=== DATASET RECORDS ===
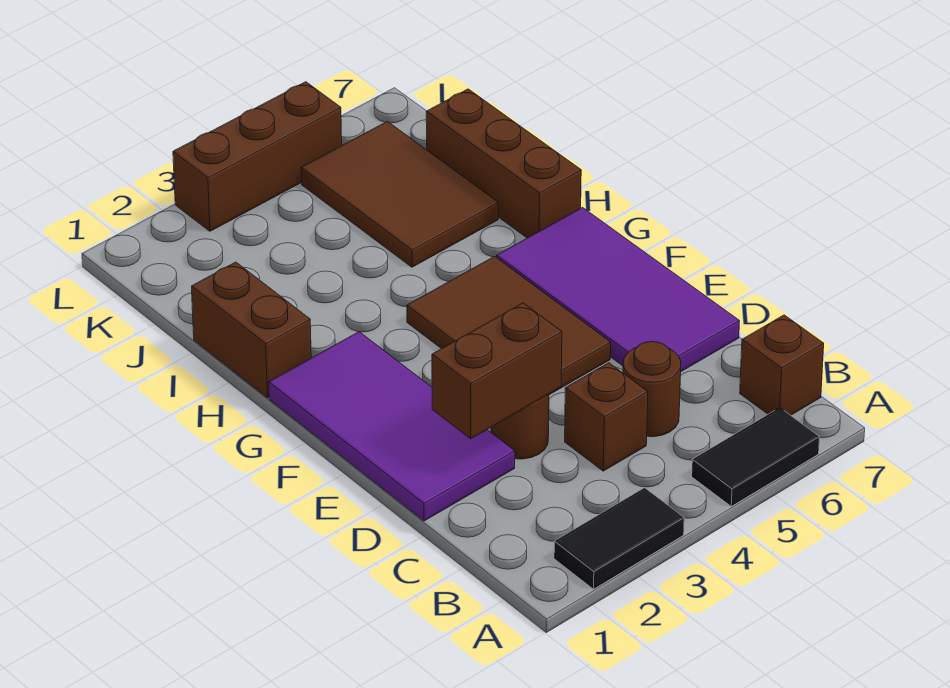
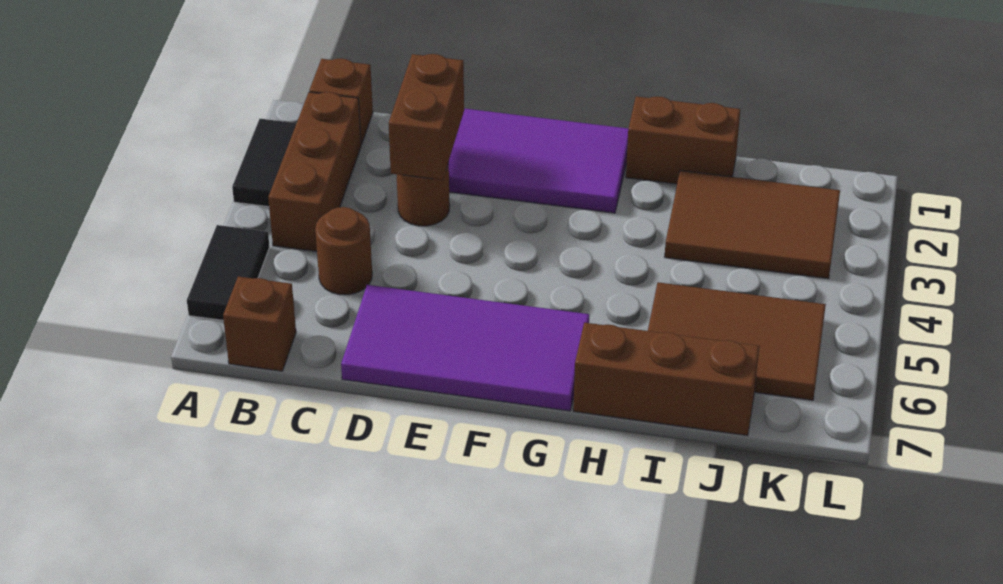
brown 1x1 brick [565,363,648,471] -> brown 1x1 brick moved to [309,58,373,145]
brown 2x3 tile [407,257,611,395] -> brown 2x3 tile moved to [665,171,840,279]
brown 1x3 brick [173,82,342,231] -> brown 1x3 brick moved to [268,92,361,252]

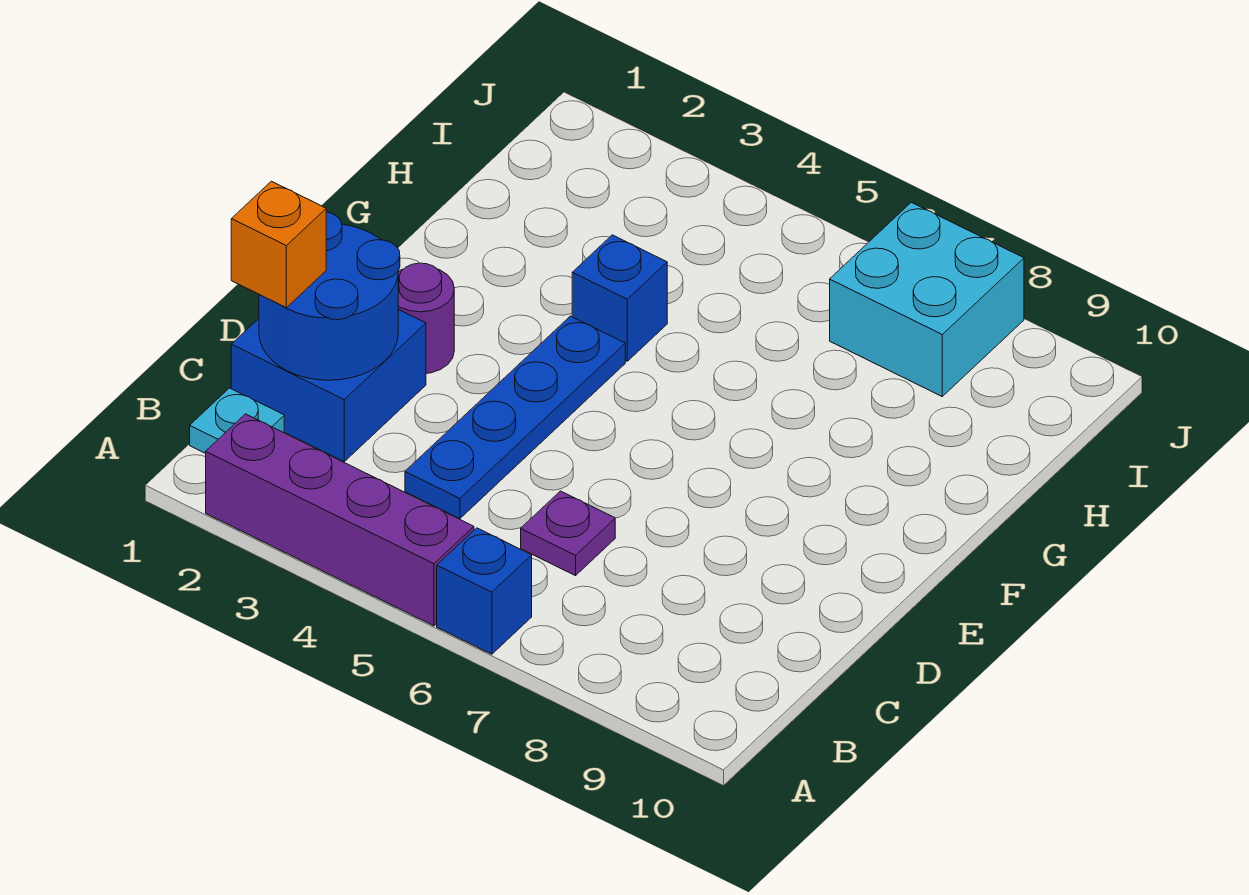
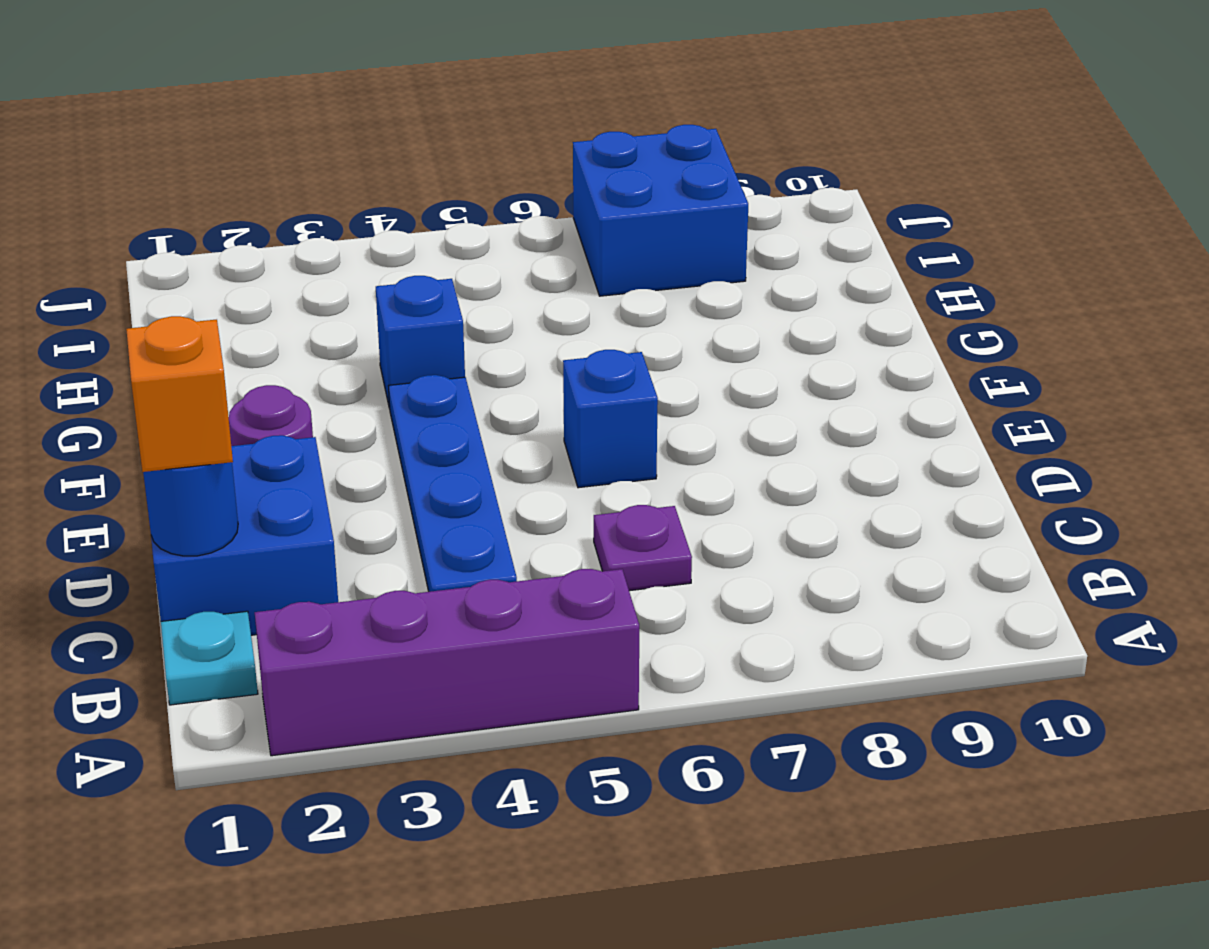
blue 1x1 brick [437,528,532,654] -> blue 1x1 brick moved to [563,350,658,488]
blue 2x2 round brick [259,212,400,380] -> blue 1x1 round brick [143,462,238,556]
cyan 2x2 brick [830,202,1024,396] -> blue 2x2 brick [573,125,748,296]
===
◆ ASSIGNMENT
Report each line in the data above that holds the word "moved" by copying it.

◆ PROBLEM SOLUTION
brown 1x1 brick [565,363,648,471] -> brown 1x1 brick moved to [309,58,373,145]
brown 2x3 tile [407,257,611,395] -> brown 2x3 tile moved to [665,171,840,279]
brown 1x3 brick [173,82,342,231] -> brown 1x3 brick moved to [268,92,361,252]
blue 1x1 brick [437,528,532,654] -> blue 1x1 brick moved to [563,350,658,488]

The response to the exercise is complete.